For this exercise, return all the data word for word, with images left out.

::::::::

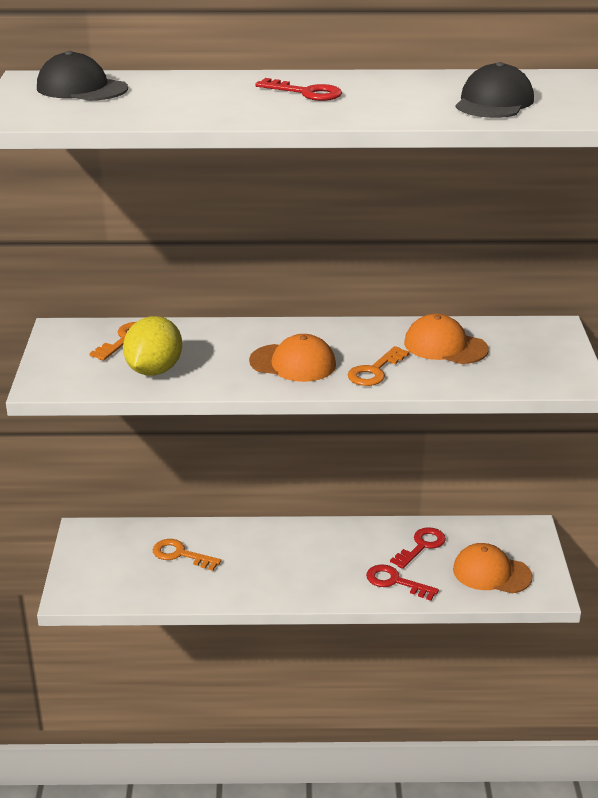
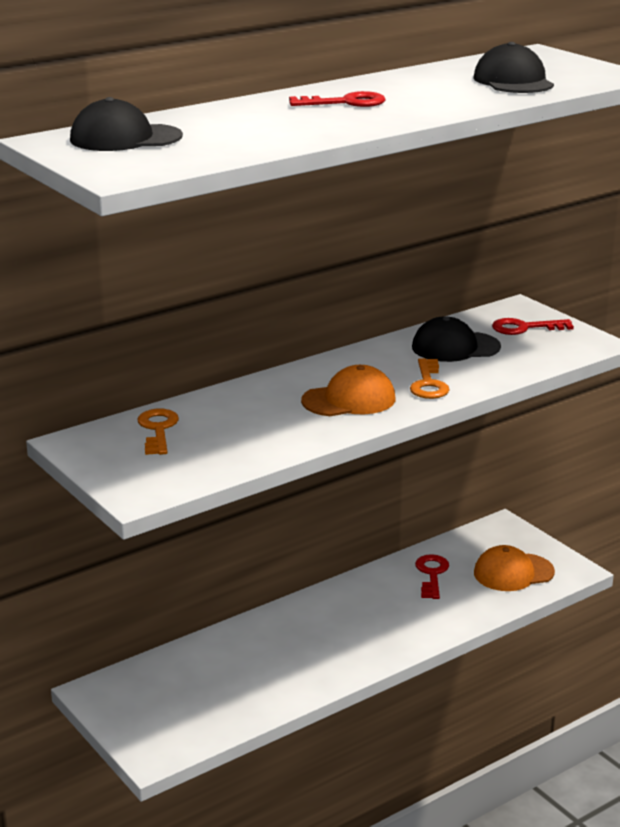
camera: 35 degrees left, 5 degrees down
yellow lemon [123,316,182,376] -> none
orange key [153,539,221,571] -> none
red key [366,565,439,601] -> red key moved to [492,318,574,335]
orange cap [404,314,489,364] -> black cap [412,316,501,362]

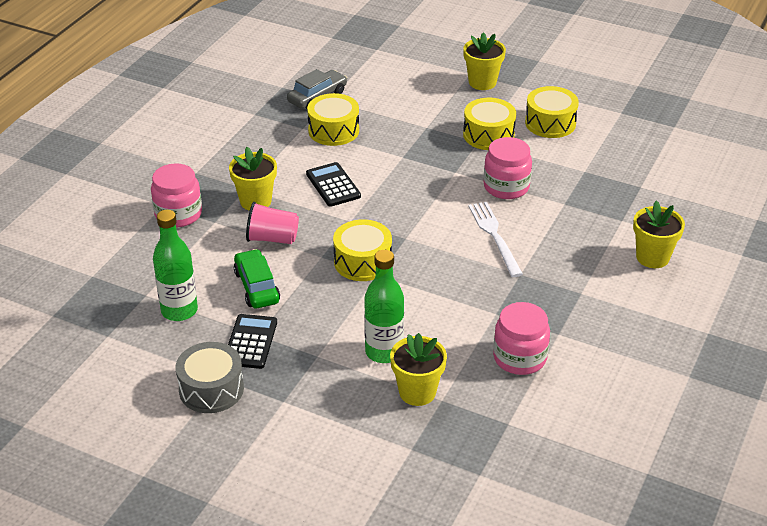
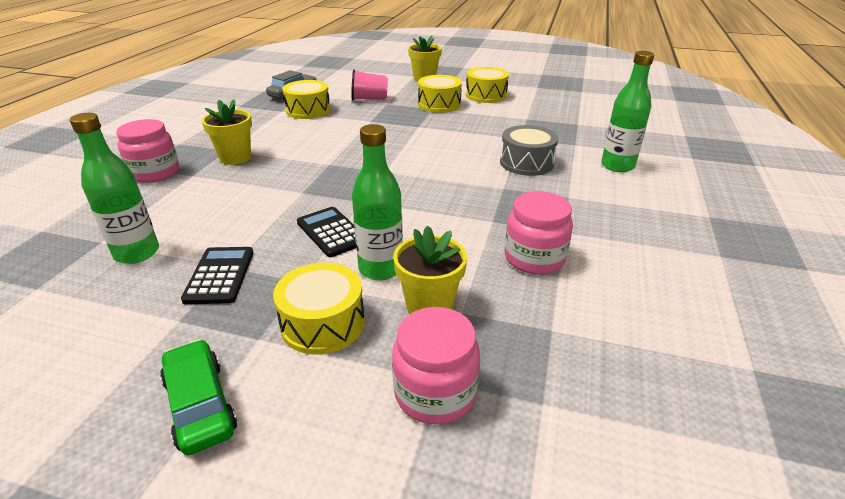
camera: 10 degrees left, 5 degrees down
grey drum [176,342,244,413] -> grey drum moved to [500,125,558,176]
green car [234,249,280,308] -> green car moved to [160,339,237,455]
pink cup [246,202,299,244] -> pink cup moved to [351,69,388,100]
black calculator [306,162,361,207] -> black calculator moved to [297,207,356,257]
yellow drum [333,219,392,281] -> yellow drum moved to [273,263,365,355]
white fork [468,202,523,277] -> none
pink jar [484,137,532,199] -> pink jar moved to [392,307,480,424]
yellow flower pot [633,201,685,268] -> green bottle [601,51,654,172]

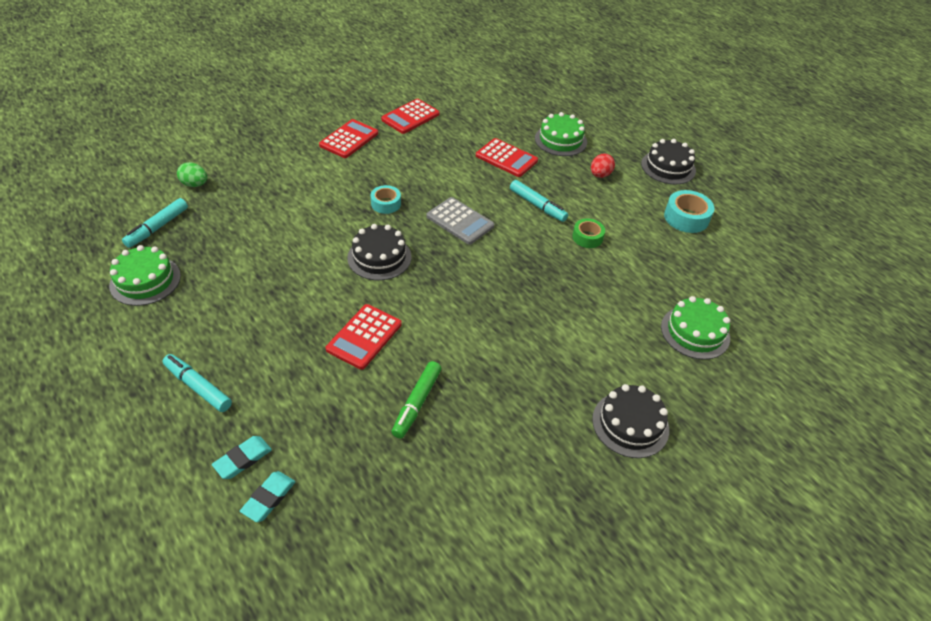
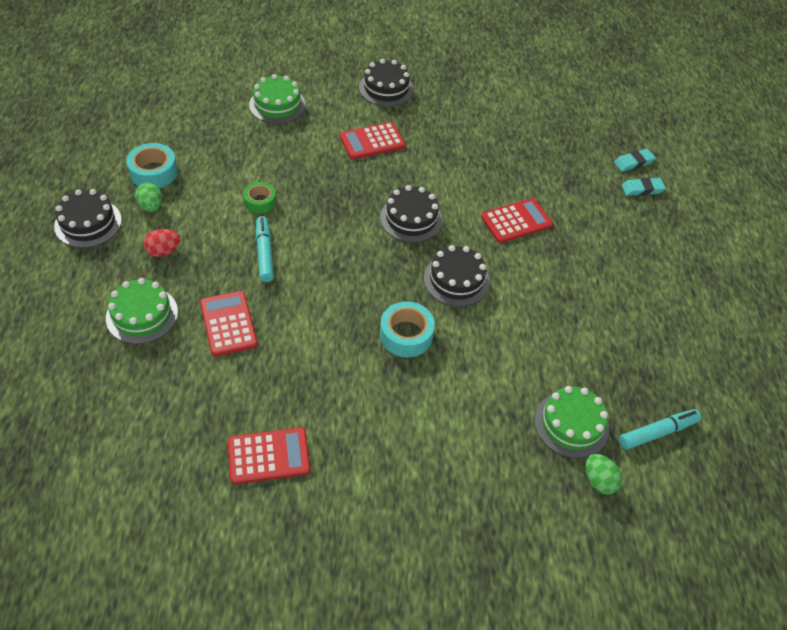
camera: 145 degrees left, 5 degrees up
green cake [109,245,181,306] -> green cake moved to [535,386,609,458]
turquoise marker [163,354,232,412] -> none
red calculator [319,119,378,158] -> red calculator moved to [340,122,405,160]
turquoise tape [371,185,401,214] -> turquoise tape [380,302,435,357], size x1.51
green marker [391,361,442,438] -> none
grey calculator [426,197,494,245] -> none
none -> green egg [135,182,162,212]
none -> black cake [380,185,443,242]

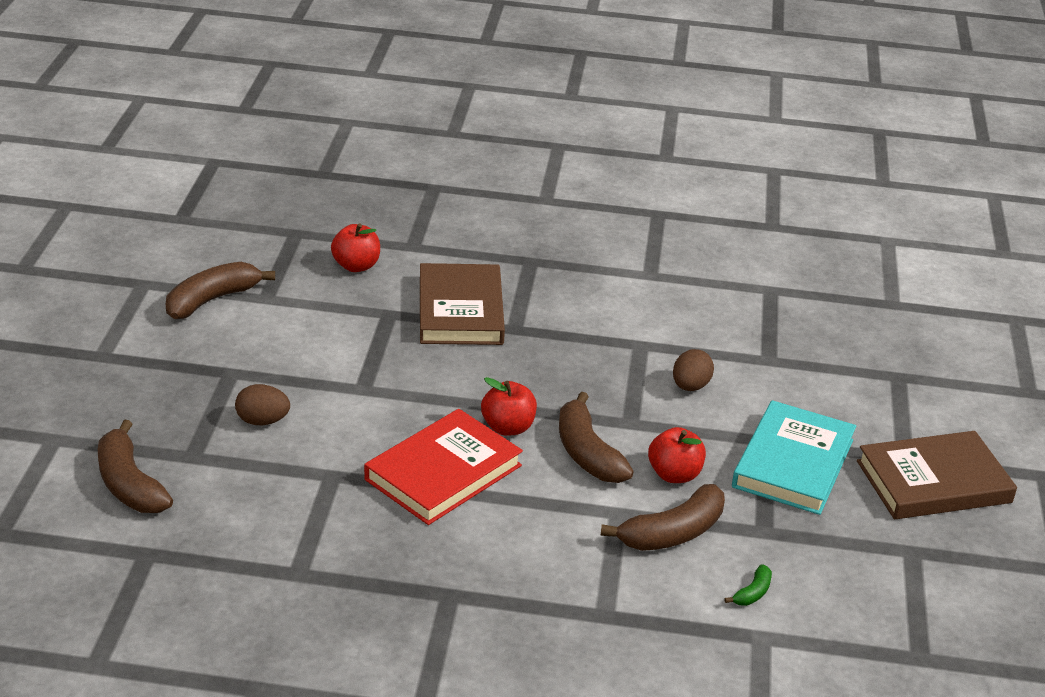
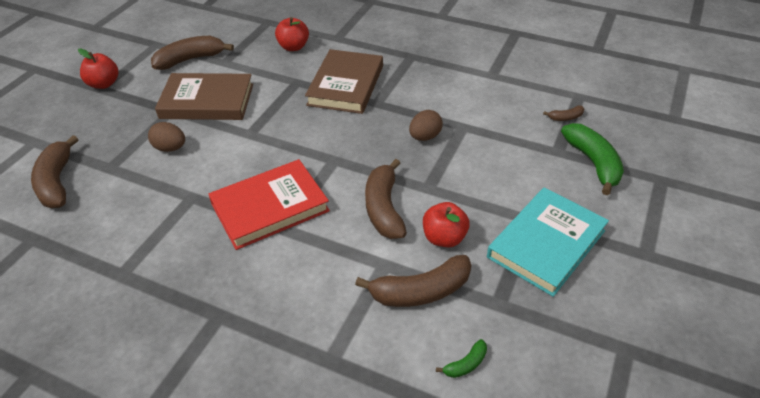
camera: 20 degrees right, 10 degrees up
red apple [481,377,537,436] -> red apple moved to [78,49,119,89]
brown egg [673,349,714,391] -> brown egg moved to [409,110,443,141]
brown book [857,431,1017,519] -> brown book moved to [155,73,253,120]
none -> brown banana [543,105,584,121]
none -> green banana [561,123,624,195]

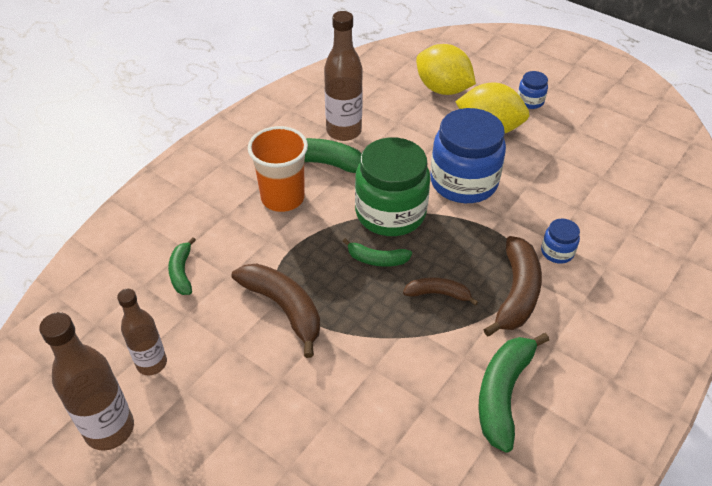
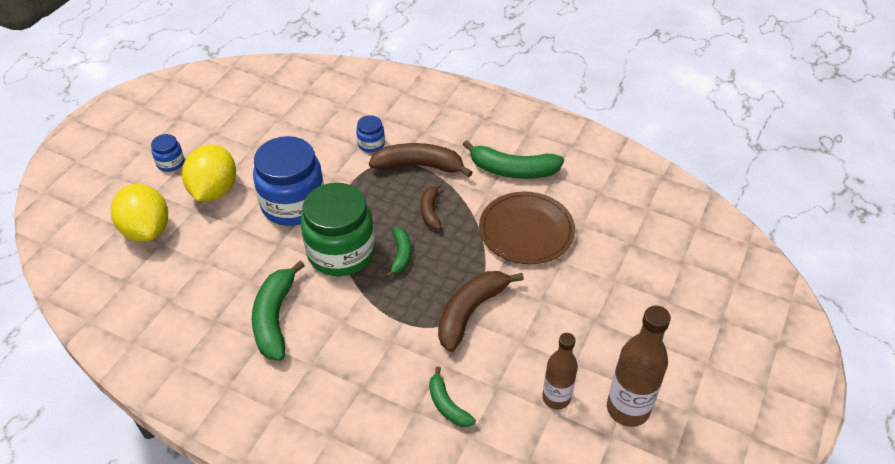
camera: 100 degrees left, 0 degrees up
green banana [168,237,196,295] -> green banana turned 75 degrees clockwise [429,367,476,427]
orange cup [248,126,308,212] -> none
brown bottle [324,11,363,141] -> none
yellow lemon [416,44,476,95] -> yellow lemon turned 60 degrees counterclockwise [111,184,168,242]
none -> brown plate [479,192,575,264]

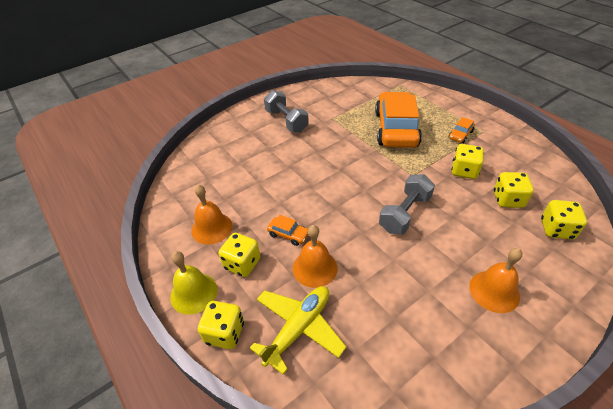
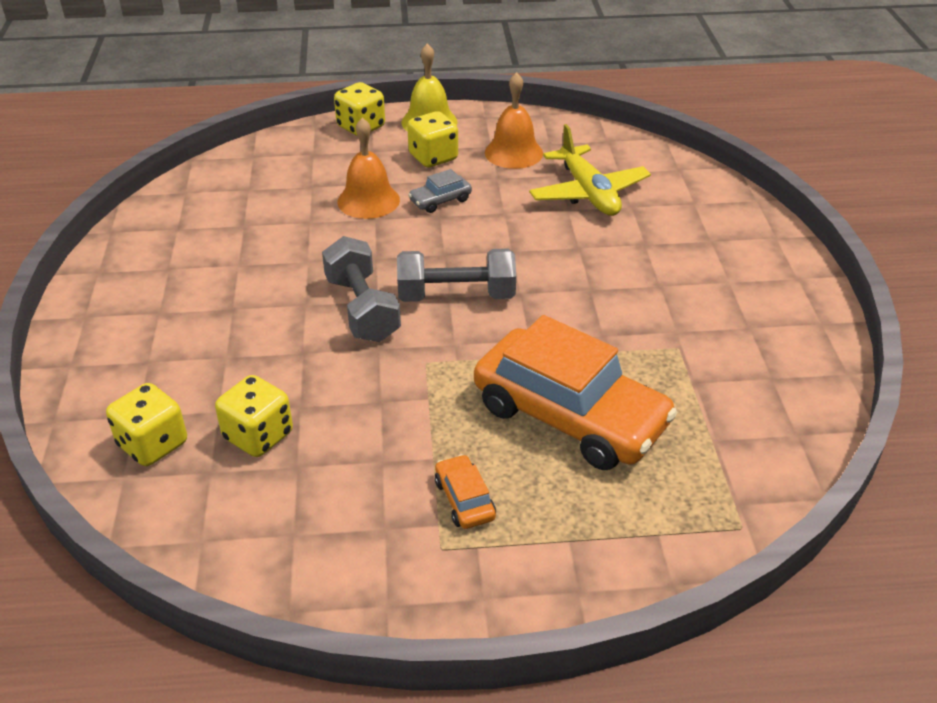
camera: 120 degrees right, 5 degrees down
yellow plane [250,286,346,375] -> yellow plane moved to [529,124,651,216]
grey dumbbell [264,90,309,133] -> grey dumbbell moved to [397,249,516,302]
orange car [267,215,309,246] -> grey car [408,169,472,213]
yellow dice [452,144,484,179] -> none
orange bell [469,248,522,313] -> none

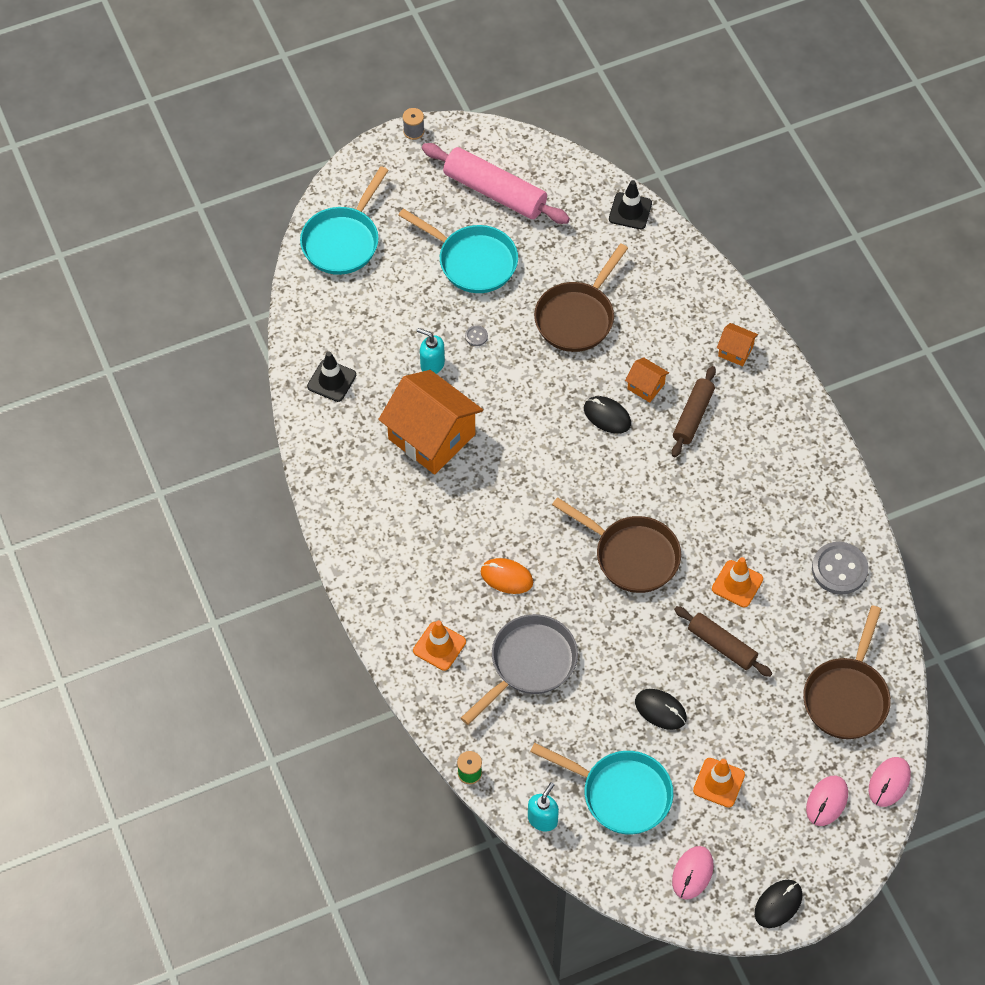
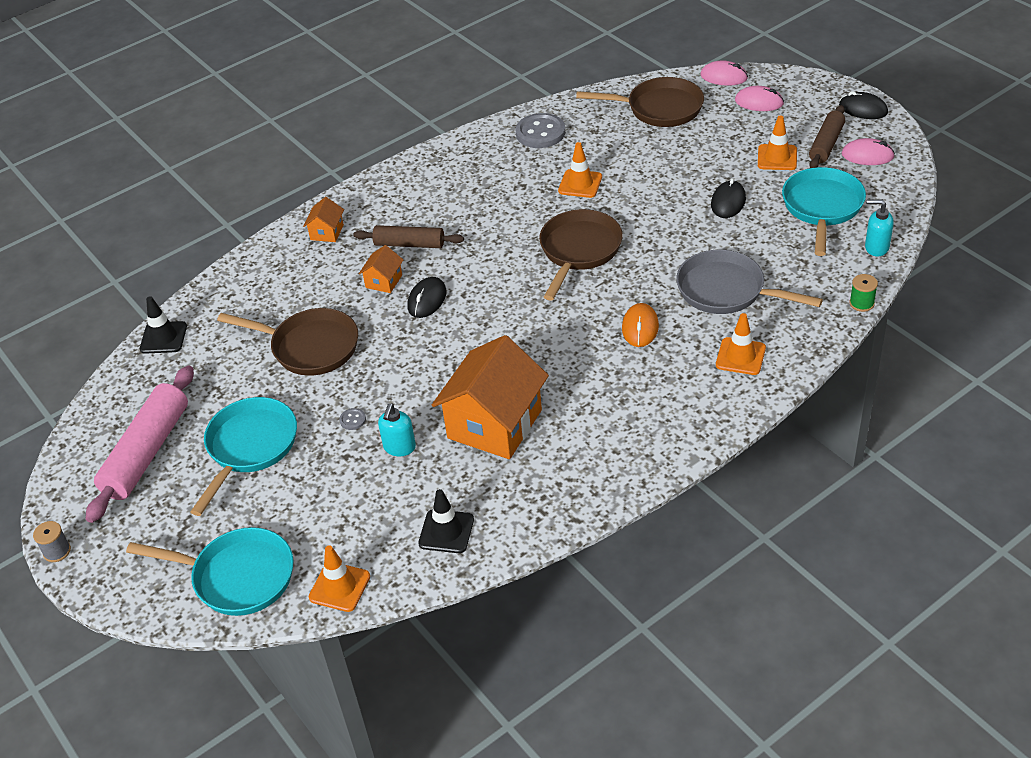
camera: 100 degrees left, 15 degrees down
brown rolling pin [674,606,772,677] -> brown rolling pin moved to [809,105,845,168]
none -> orange traffic cone [309,545,370,612]

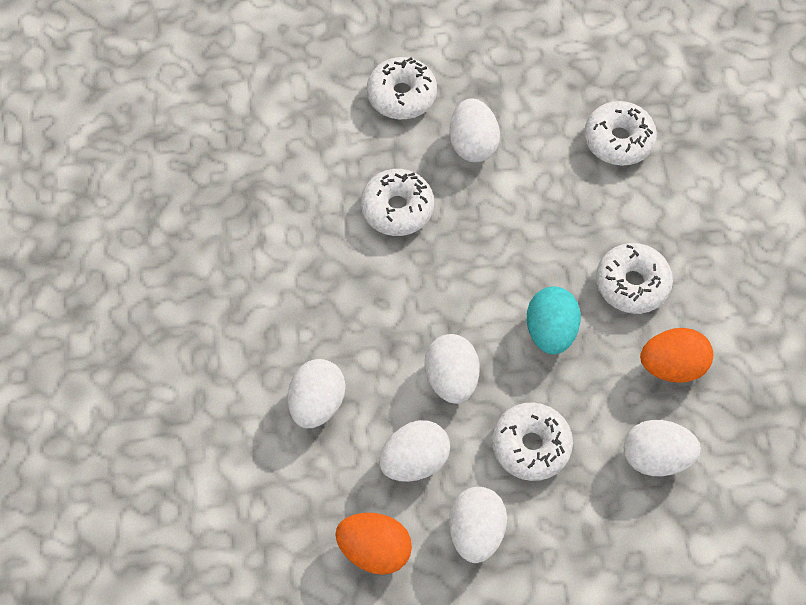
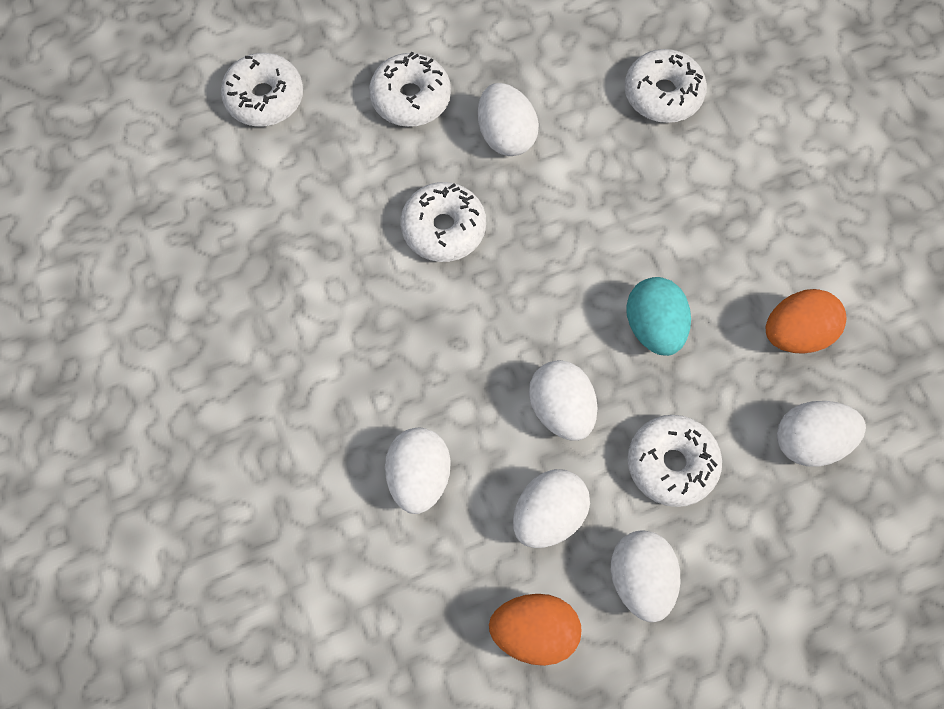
camera: 15 degrees left, 5 degrees up
white donut [596,243,673,314] -> white donut moved to [221,53,303,126]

::::::::

Solution to the exercise:
camera: 35 degrees left, 5 degrees down
yellow lemon [123,316,182,376] -> none
orange key [153,539,221,571] -> none
red key [366,565,439,601] -> red key moved to [492,318,574,335]
orange cap [404,314,489,364] -> black cap [412,316,501,362]

camera: 10 degrees left, 5 degrees down
grey drum [176,342,244,413] -> grey drum moved to [500,125,558,176]
green car [234,249,280,308] -> green car moved to [160,339,237,455]
pink cup [246,202,299,244] -> pink cup moved to [351,69,388,100]
black calculator [306,162,361,207] -> black calculator moved to [297,207,356,257]
yellow drum [333,219,392,281] -> yellow drum moved to [273,263,365,355]
white fork [468,202,523,277] -> none
pink jar [484,137,532,199] -> pink jar moved to [392,307,480,424]
yellow flower pot [633,201,685,268] -> green bottle [601,51,654,172]

camera: 145 degrees left, 5 degrees up
green cake [109,245,181,306] -> green cake moved to [535,386,609,458]
turquoise marker [163,354,232,412] -> none
red calculator [319,119,378,158] -> red calculator moved to [340,122,405,160]
turquoise tape [371,185,401,214] -> turquoise tape [380,302,435,357], size x1.51
green marker [391,361,442,438] -> none
grey calculator [426,197,494,245] -> none
none -> green egg [135,182,162,212]
none -> black cake [380,185,443,242]

camera: 20 degrees right, 10 degrees up
red apple [481,377,537,436] -> red apple moved to [78,49,119,89]
brown egg [673,349,714,391] -> brown egg moved to [409,110,443,141]
brown book [857,431,1017,519] -> brown book moved to [155,73,253,120]
none -> brown banana [543,105,584,121]
none -> green banana [561,123,624,195]

camera: 100 degrees left, 0 degrees up
green banana [168,237,196,295] -> green banana turned 75 degrees clockwise [429,367,476,427]
orange cup [248,126,308,212] -> none
brown bottle [324,11,363,141] -> none
yellow lemon [416,44,476,95] -> yellow lemon turned 60 degrees counterclockwise [111,184,168,242]
none -> brown plate [479,192,575,264]

camera: 120 degrees right, 5 degrees down
yellow plane [250,286,346,375] -> yellow plane moved to [529,124,651,216]
grey dumbbell [264,90,309,133] -> grey dumbbell moved to [397,249,516,302]
orange car [267,215,309,246] -> grey car [408,169,472,213]
yellow dice [452,144,484,179] -> none
orange bell [469,248,522,313] -> none

camera: 100 degrees left, 15 degrees down
brown rolling pin [674,606,772,677] -> brown rolling pin moved to [809,105,845,168]
none -> orange traffic cone [309,545,370,612]

camera: 15 degrees left, 5 degrees up
white donut [596,243,673,314] -> white donut moved to [221,53,303,126]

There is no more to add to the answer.